──────── RECORDS PROVIDED

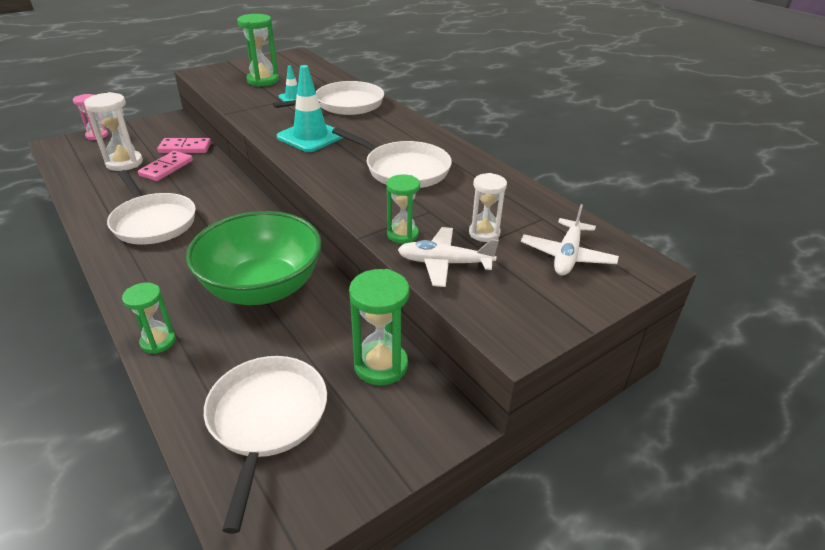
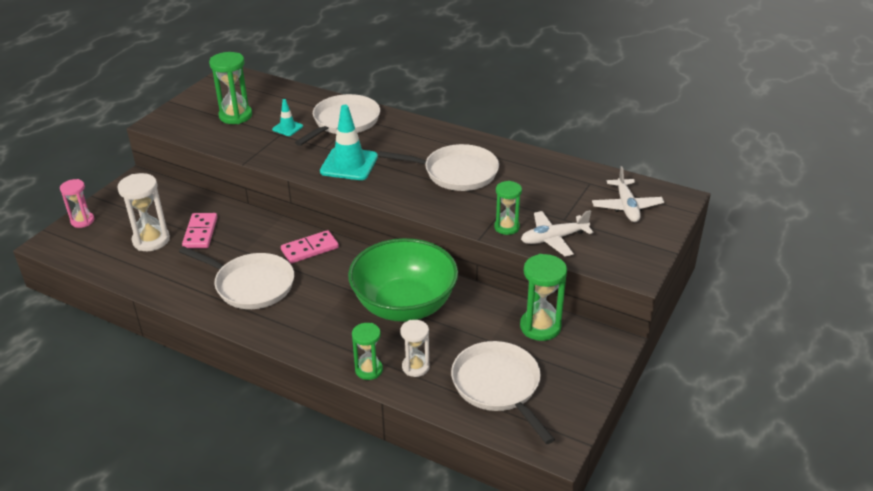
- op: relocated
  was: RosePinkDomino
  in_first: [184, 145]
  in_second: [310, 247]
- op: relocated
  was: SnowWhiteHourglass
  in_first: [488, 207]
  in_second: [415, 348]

────────────────

● EXERCISE DIRECTIONS
Line for line, restate the data above and omit every picture.

● EXERCISE RESULT
- op: relocated
  was: RosePinkDomino
  in_first: [184, 145]
  in_second: [310, 247]
- op: relocated
  was: SnowWhiteHourglass
  in_first: [488, 207]
  in_second: [415, 348]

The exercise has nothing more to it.